▸ **Material provided**:
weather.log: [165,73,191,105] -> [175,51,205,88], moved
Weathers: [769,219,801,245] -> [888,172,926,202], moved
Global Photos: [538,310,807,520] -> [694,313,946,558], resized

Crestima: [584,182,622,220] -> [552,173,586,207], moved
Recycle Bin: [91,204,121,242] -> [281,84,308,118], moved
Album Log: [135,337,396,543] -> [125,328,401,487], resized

▸ **What you will do**: Output the records exactly, so that each line matches what was given.

▸ **Output of the exercise**:
weather.log: [165,73,191,105] -> [175,51,205,88], moved
Weathers: [769,219,801,245] -> [888,172,926,202], moved
Global Photos: [538,310,807,520] -> [694,313,946,558], resized

Crestima: [584,182,622,220] -> [552,173,586,207], moved
Recycle Bin: [91,204,121,242] -> [281,84,308,118], moved
Album Log: [135,337,396,543] -> [125,328,401,487], resized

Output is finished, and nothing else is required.